• What to do
Write out again, exactly as they appear, the lines from the start of the data below through the line with "Slides 736 - Vanttis: [527,35,815,377]"; no pictures.

• Data under study
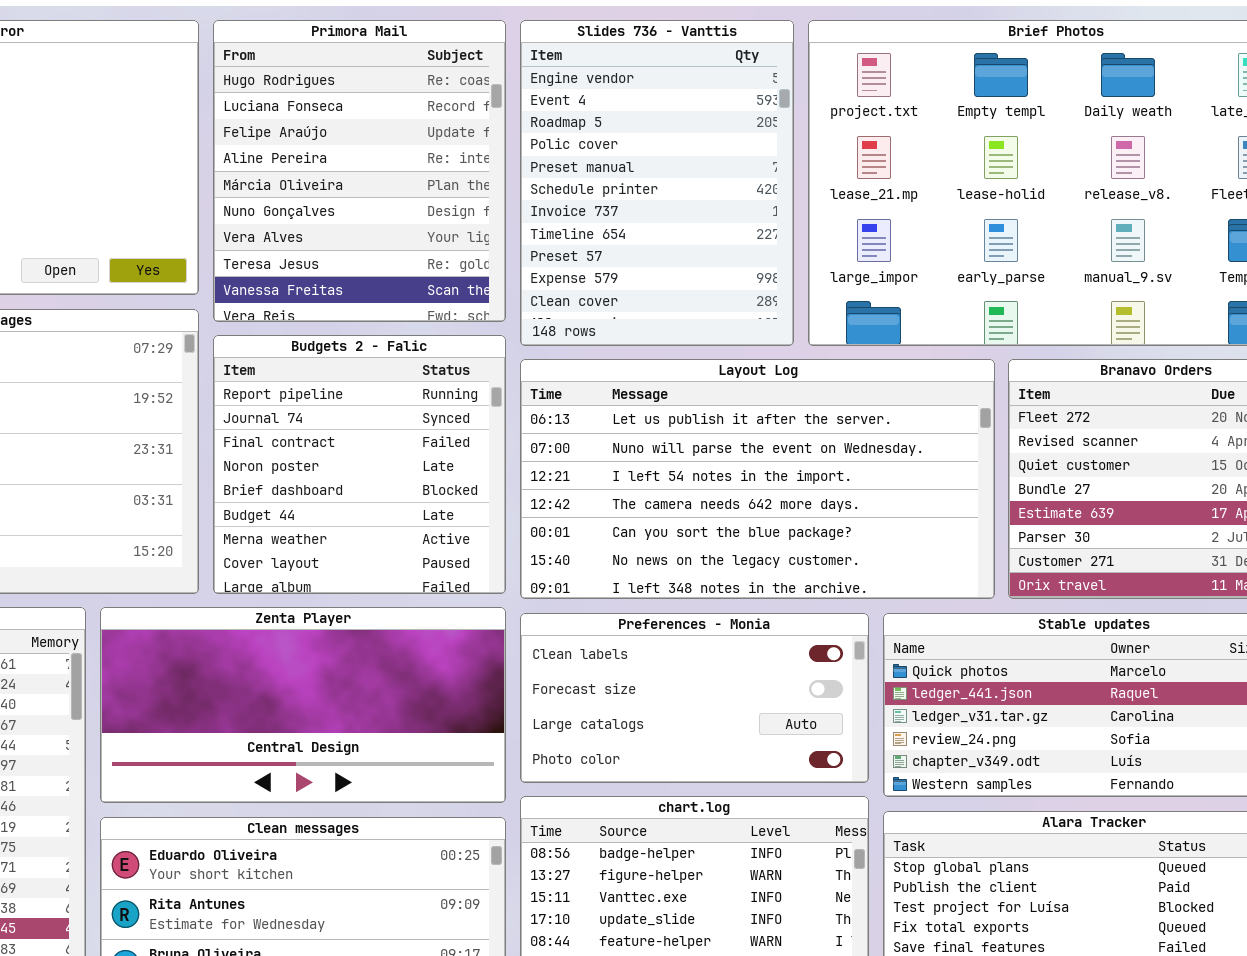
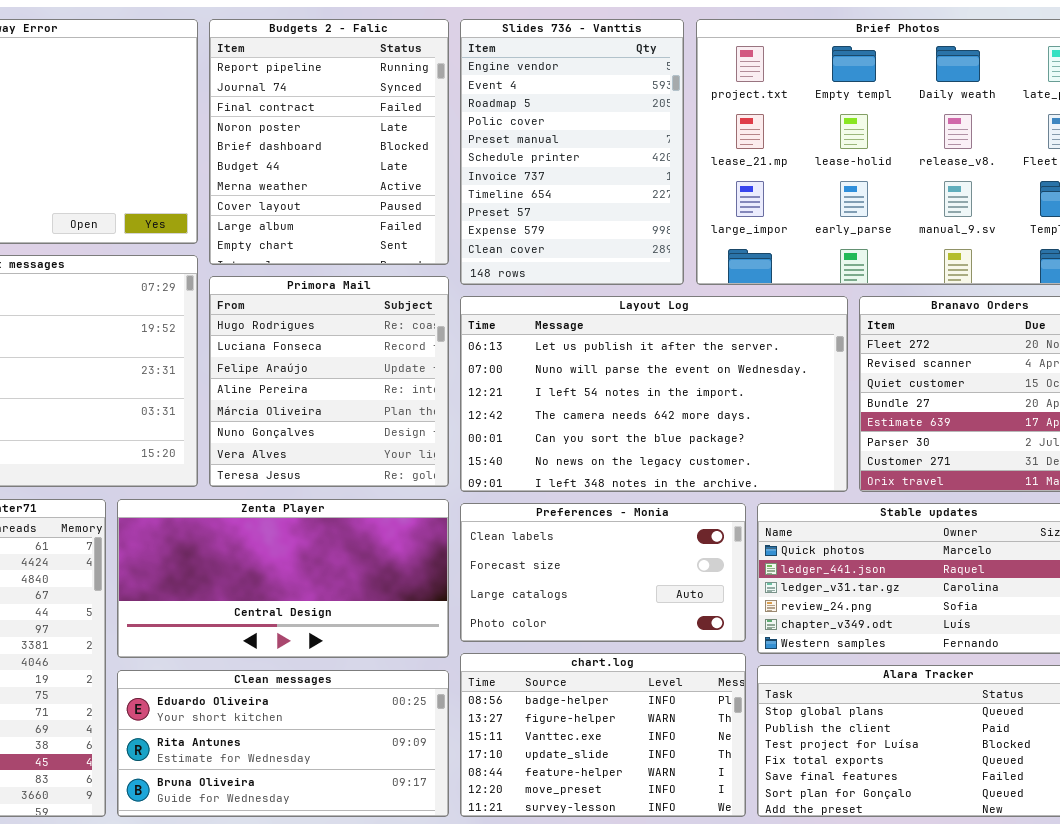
Primora Mail: [213,20,506,322] -> [209,276,449,487], moved, resized
Budgets 2 - Falic: [213,335,506,594] -> [209,19,449,265], moved, resized

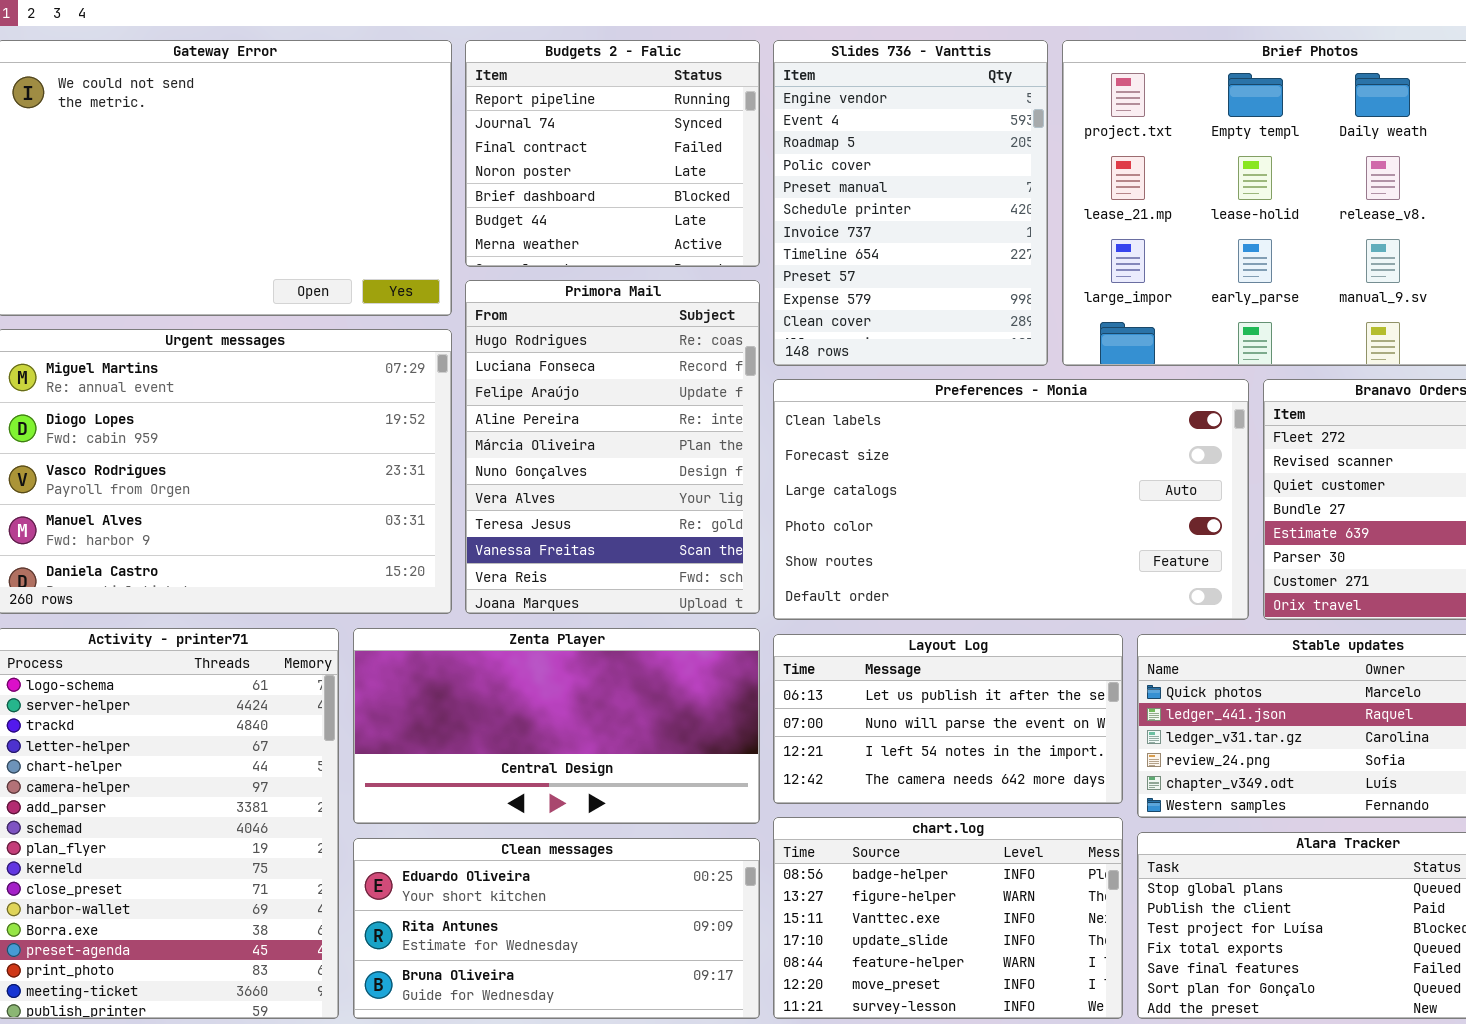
Budgets 2 - Falic: [209,19,449,265] -> [465,40,760,267], resized
Primora Mail: [209,276,449,487] -> [465,280,760,614], resized
Layout Log: [460,296,848,492] -> [773,634,1123,804], moved, resized
Preferences - Monia: [460,503,746,642] -> [773,379,1249,620], moved, resized

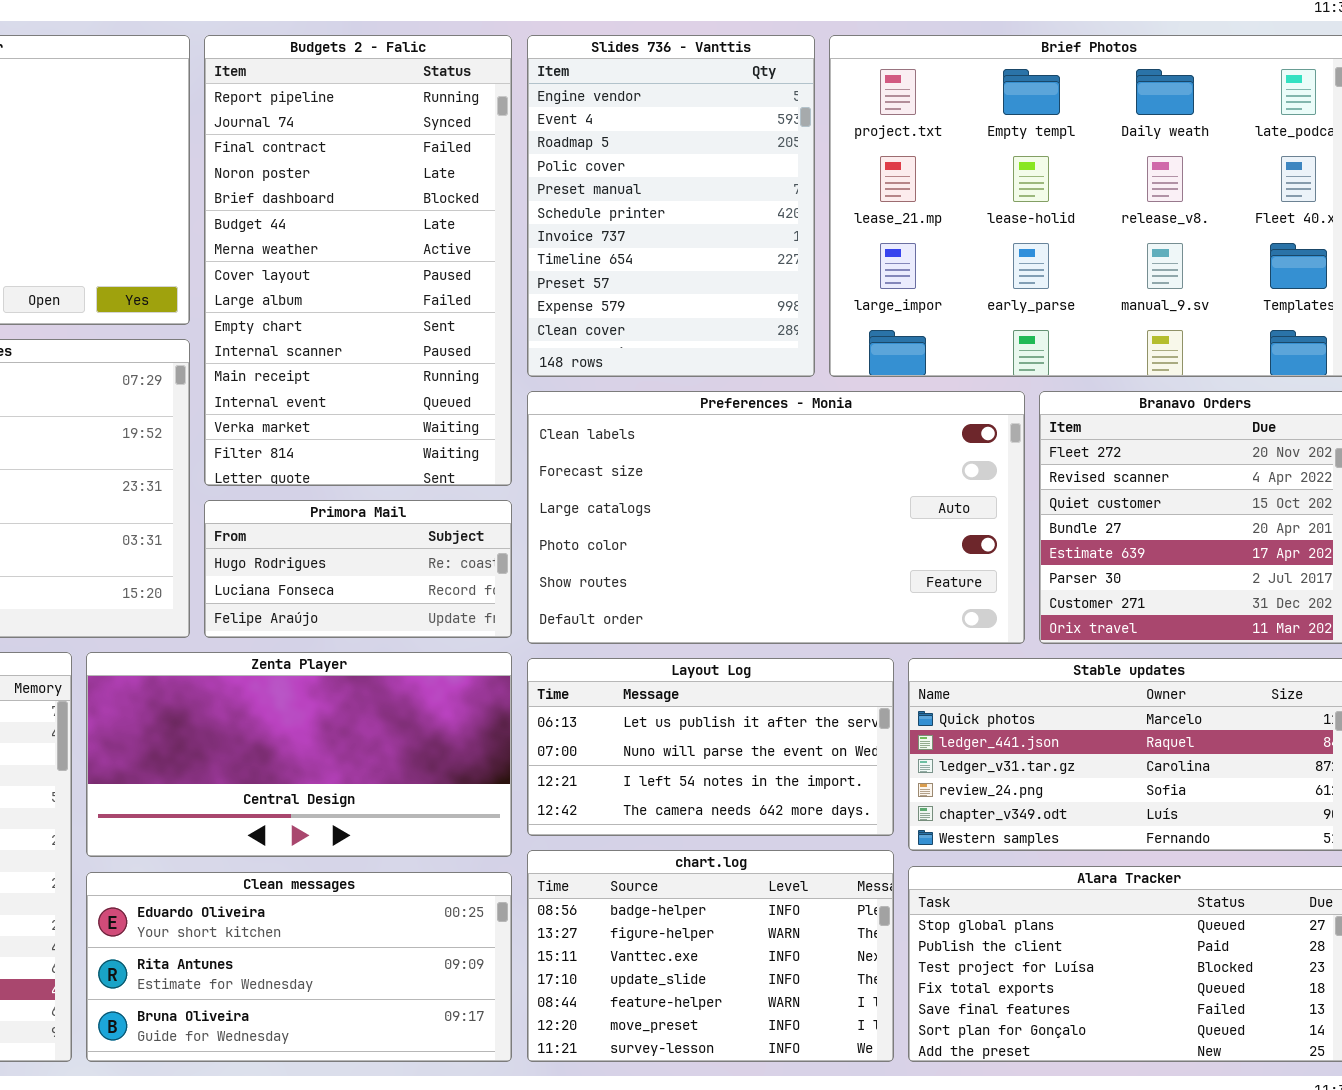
Budgets 2 - Falic: [465,40,760,267] -> [204,35,512,486], resized
Primora Mail: [465,280,760,614] -> [204,500,512,638], resized

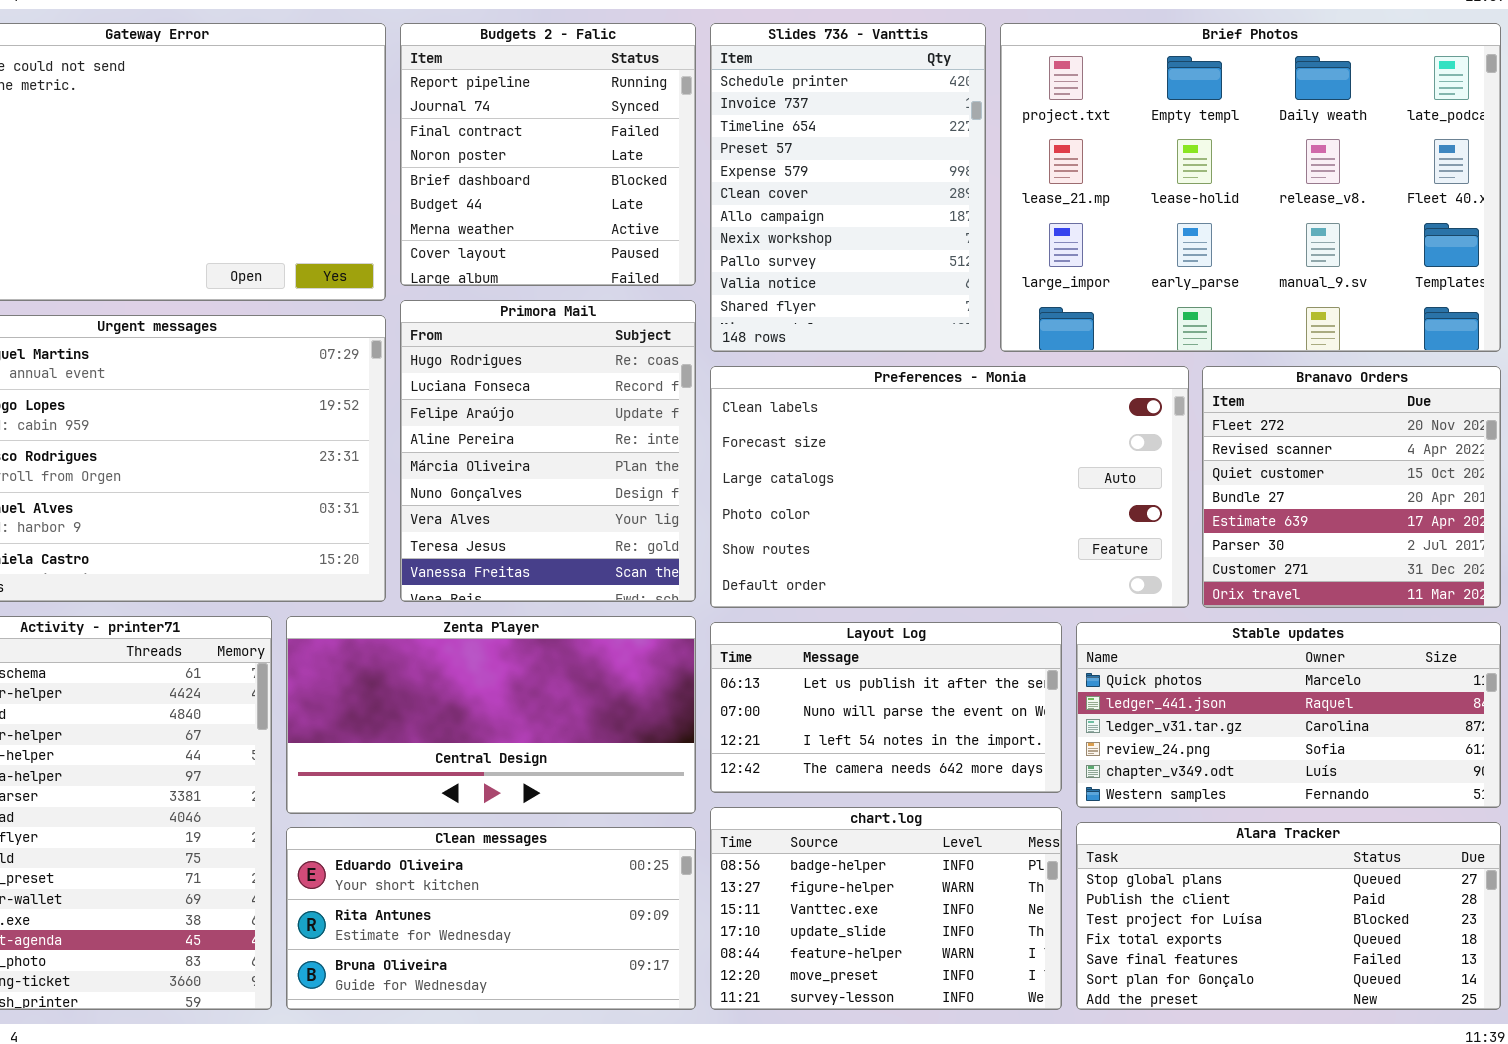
Budgets 2 - Falic: [204,35,512,486] -> [400,23,696,286], resized
Slides 736 - Vanttis: [527,35,815,377] -> [710,23,986,352], scrolled down 5 rows
Primora Mail: [204,500,512,638] -> [400,300,696,602], resized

• Expected answer
Primora Mail: [213,20,506,322] -> [209,276,449,487], moved, resized
Budgets 2 - Falic: [213,335,506,594] -> [209,19,449,265], moved, resized

Budgets 2 - Falic: [209,19,449,265] -> [465,40,760,267], resized
Primora Mail: [209,276,449,487] -> [465,280,760,614], resized
Layout Log: [460,296,848,492] -> [773,634,1123,804], moved, resized
Preferences - Monia: [460,503,746,642] -> [773,379,1249,620], moved, resized

Budgets 2 - Falic: [465,40,760,267] -> [204,35,512,486], resized
Primora Mail: [465,280,760,614] -> [204,500,512,638], resized

Budgets 2 - Falic: [204,35,512,486] -> [400,23,696,286], resized
Slides 736 - Vanttis: [527,35,815,377] -> [710,23,986,352], scrolled down 5 rows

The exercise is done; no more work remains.